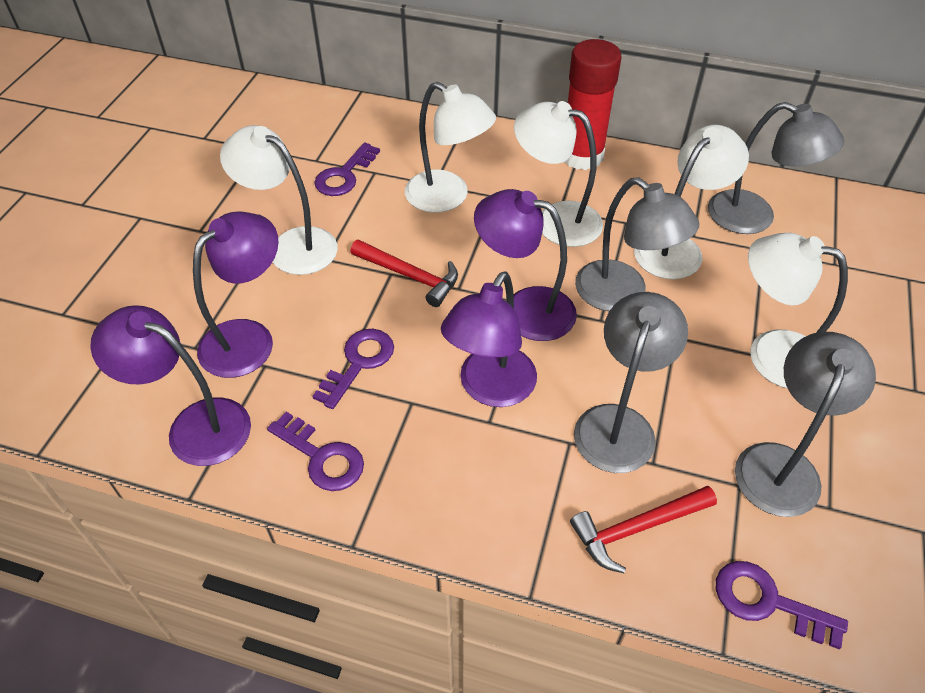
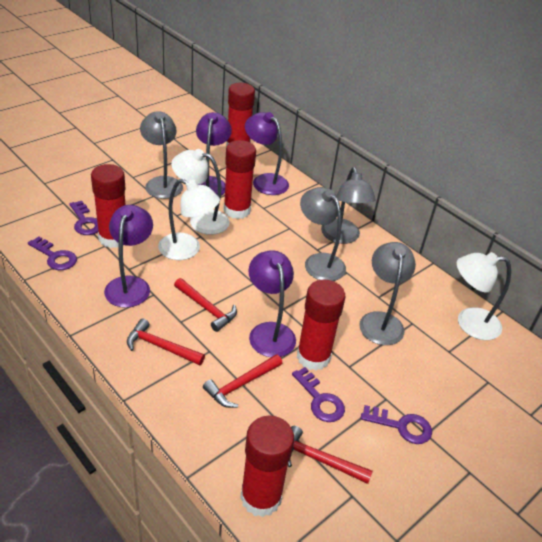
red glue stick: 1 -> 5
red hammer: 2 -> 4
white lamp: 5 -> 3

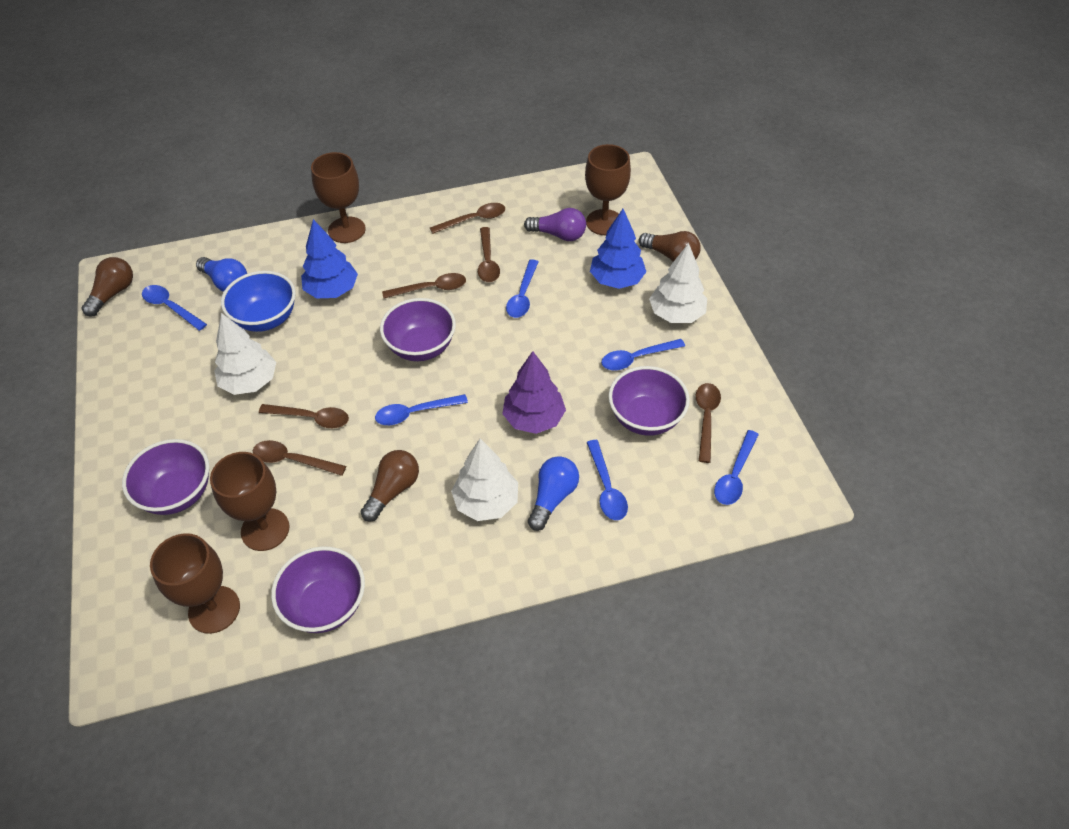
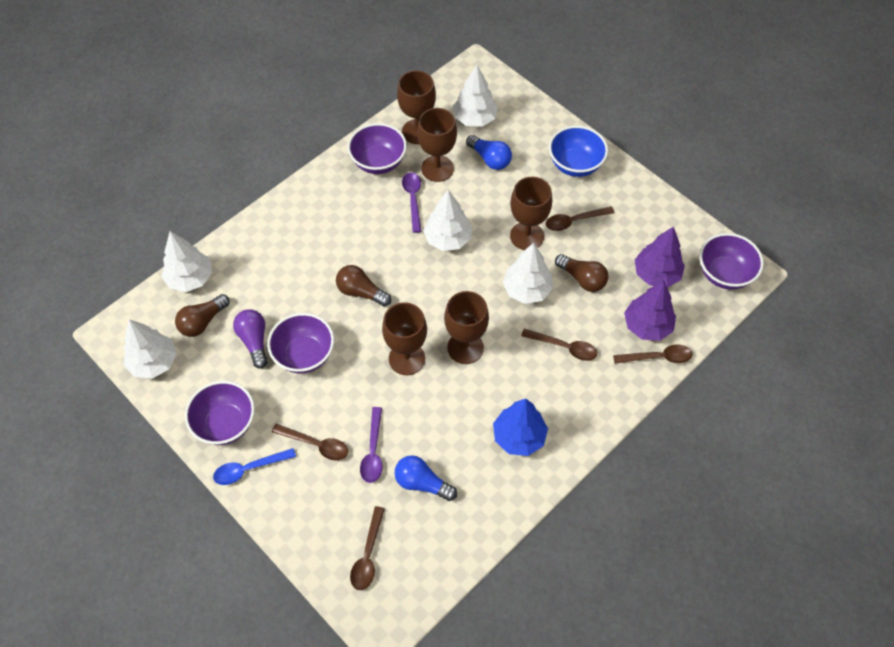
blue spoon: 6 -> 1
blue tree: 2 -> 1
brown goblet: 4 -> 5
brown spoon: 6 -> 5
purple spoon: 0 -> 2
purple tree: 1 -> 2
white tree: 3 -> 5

•••••

§ Task requirements:
Reproduce the data above exactly, leaving out any picture in it.

§ Result of this task:
red glue stick: 1 -> 5
red hammer: 2 -> 4
white lamp: 5 -> 3

blue spoon: 6 -> 1
blue tree: 2 -> 1
brown goblet: 4 -> 5
brown spoon: 6 -> 5
purple spoon: 0 -> 2
purple tree: 1 -> 2
white tree: 3 -> 5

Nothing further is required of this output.